--- DATA Enclosed Below ---

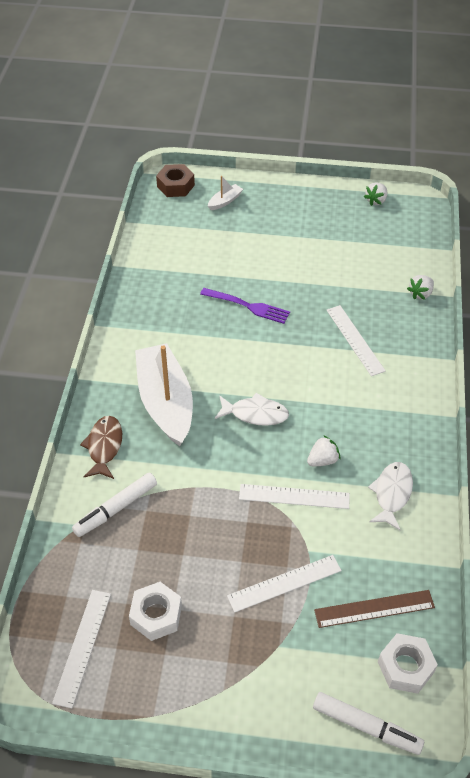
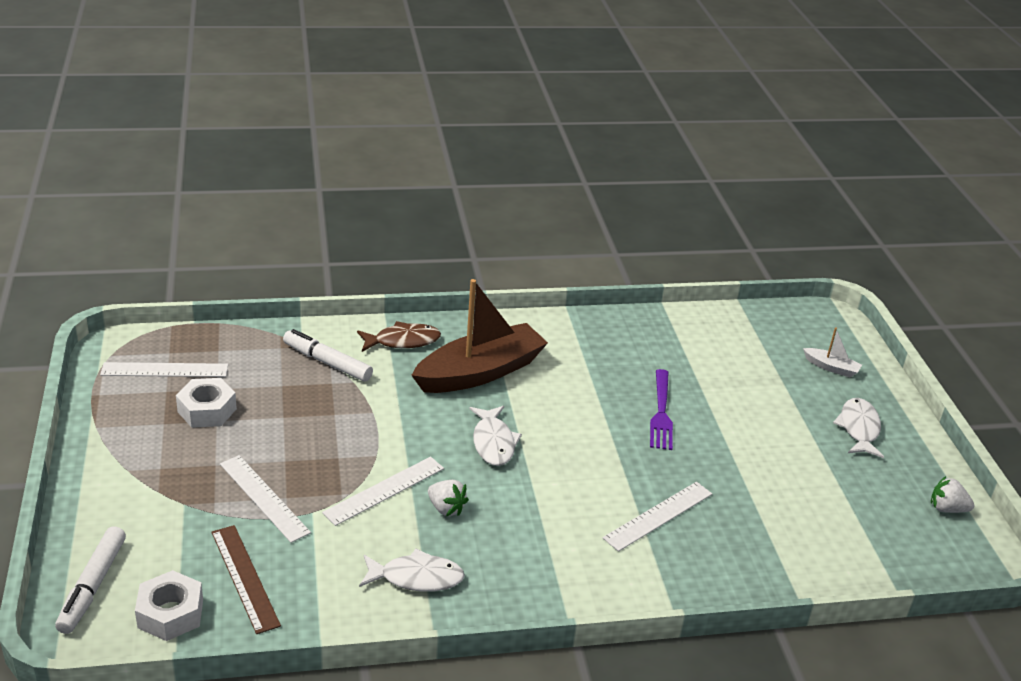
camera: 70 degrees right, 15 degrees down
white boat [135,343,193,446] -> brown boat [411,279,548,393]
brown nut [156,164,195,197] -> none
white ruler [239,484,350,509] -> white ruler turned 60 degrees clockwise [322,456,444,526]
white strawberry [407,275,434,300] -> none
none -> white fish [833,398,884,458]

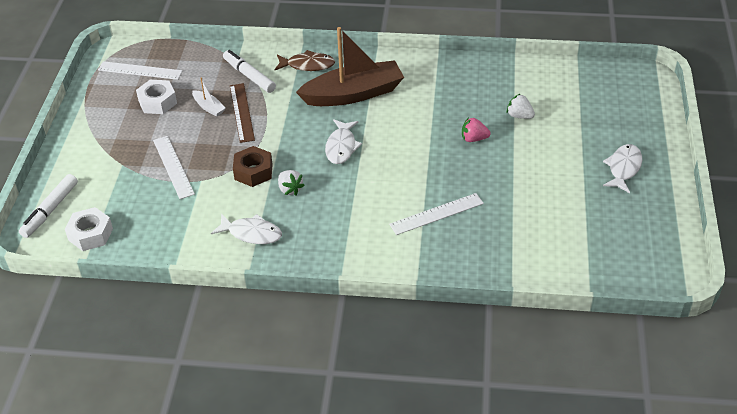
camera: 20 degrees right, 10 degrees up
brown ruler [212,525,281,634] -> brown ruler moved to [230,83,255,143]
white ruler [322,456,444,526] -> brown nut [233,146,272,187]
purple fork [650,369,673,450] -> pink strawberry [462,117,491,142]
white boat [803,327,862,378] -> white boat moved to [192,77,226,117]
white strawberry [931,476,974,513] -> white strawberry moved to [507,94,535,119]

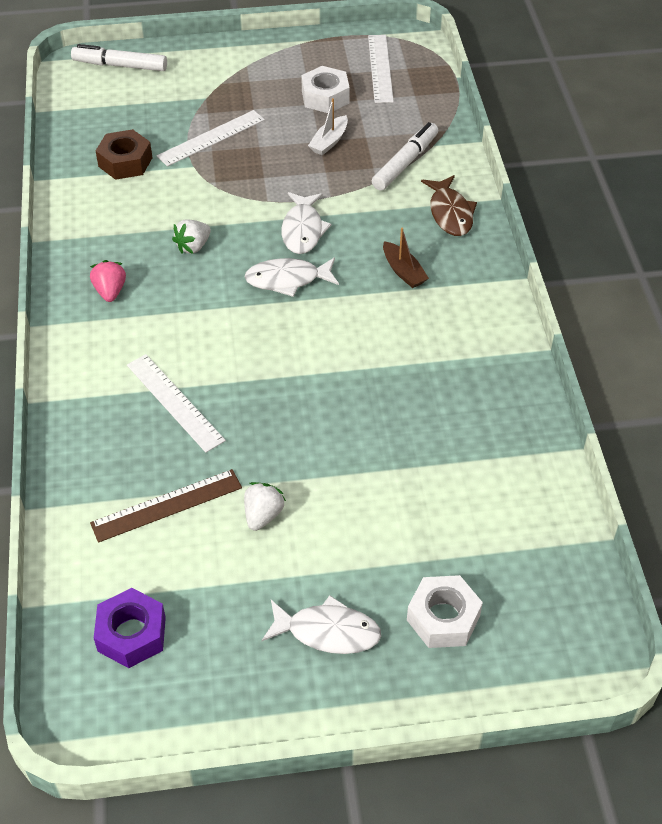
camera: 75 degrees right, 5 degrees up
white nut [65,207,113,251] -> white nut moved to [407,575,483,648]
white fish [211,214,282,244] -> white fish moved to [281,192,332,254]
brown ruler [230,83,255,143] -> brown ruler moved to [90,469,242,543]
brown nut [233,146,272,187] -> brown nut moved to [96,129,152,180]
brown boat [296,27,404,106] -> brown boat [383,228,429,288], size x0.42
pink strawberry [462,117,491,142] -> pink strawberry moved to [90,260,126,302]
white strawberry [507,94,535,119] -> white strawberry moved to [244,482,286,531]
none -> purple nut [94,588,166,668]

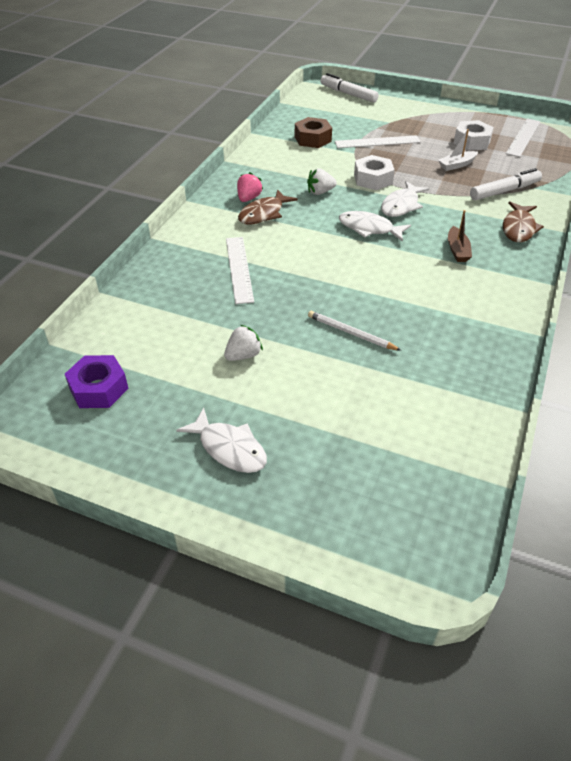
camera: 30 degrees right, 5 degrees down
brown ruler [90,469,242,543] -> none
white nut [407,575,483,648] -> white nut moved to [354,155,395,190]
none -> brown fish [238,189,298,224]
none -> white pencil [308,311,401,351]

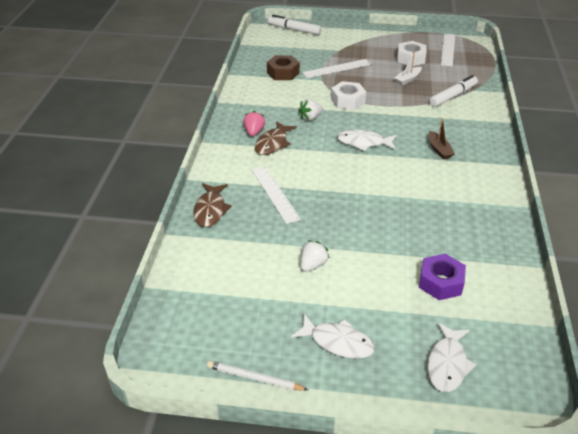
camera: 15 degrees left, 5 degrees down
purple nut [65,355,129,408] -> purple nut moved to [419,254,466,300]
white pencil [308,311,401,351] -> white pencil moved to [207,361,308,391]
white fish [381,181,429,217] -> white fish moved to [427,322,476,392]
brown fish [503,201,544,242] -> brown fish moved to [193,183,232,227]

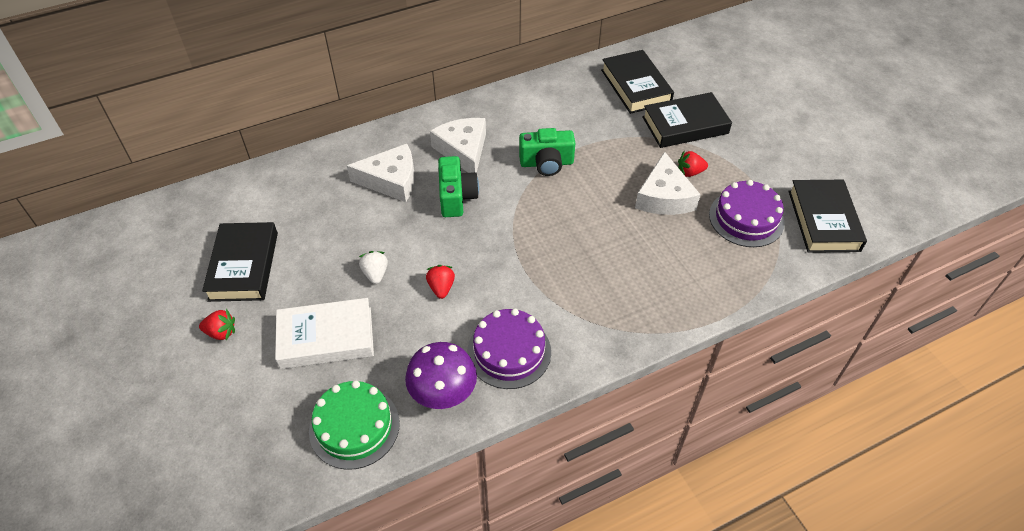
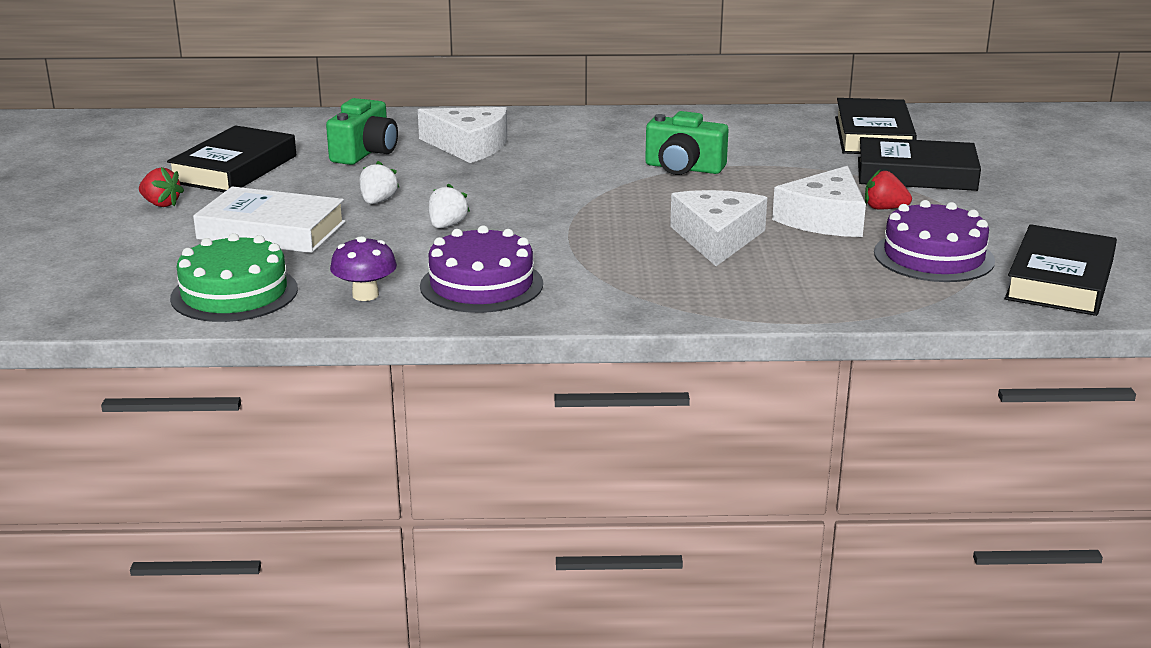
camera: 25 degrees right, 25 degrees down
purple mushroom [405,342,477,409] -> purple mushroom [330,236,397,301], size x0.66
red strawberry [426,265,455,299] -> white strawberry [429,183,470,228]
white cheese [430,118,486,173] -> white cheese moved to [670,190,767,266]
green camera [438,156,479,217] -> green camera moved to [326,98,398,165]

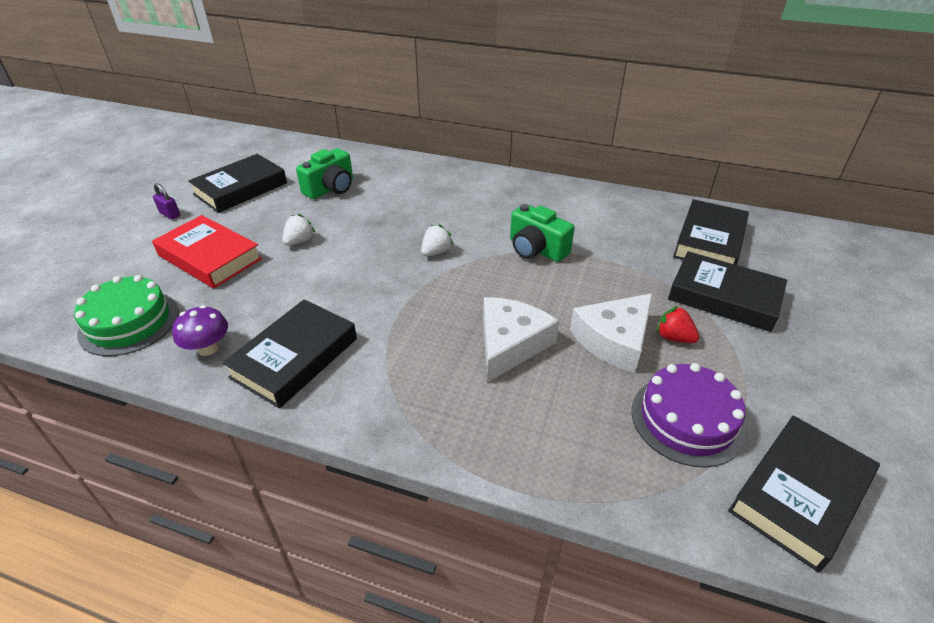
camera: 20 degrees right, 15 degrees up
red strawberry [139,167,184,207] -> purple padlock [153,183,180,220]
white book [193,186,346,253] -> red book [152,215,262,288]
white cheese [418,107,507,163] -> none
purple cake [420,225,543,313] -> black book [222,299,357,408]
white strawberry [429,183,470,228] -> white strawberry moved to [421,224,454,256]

--- End of Enclosed DATA ---

TO DO - Print nothing but the lines above starting with the line that contains "purple nut [65,355,129,408]" and going on through the line that contains "camera: 20 degrees right, 15 degrees up". Leave out the pictures.

RESULT BELOW -
purple nut [65,355,129,408] -> purple nut moved to [419,254,466,300]
white pencil [308,311,401,351] -> white pencil moved to [207,361,308,391]
white fish [381,181,429,217] -> white fish moved to [427,322,476,392]
brown fish [503,201,544,242] -> brown fish moved to [193,183,232,227]

camera: 25 degrees right, 25 degrees down
purple mushroom [405,342,477,409] -> purple mushroom [330,236,397,301], size x0.66
red strawberry [426,265,455,299] -> white strawberry [429,183,470,228]
white cheese [430,118,486,173] -> white cheese moved to [670,190,767,266]
green camera [438,156,479,217] -> green camera moved to [326,98,398,165]

camera: 20 degrees right, 15 degrees up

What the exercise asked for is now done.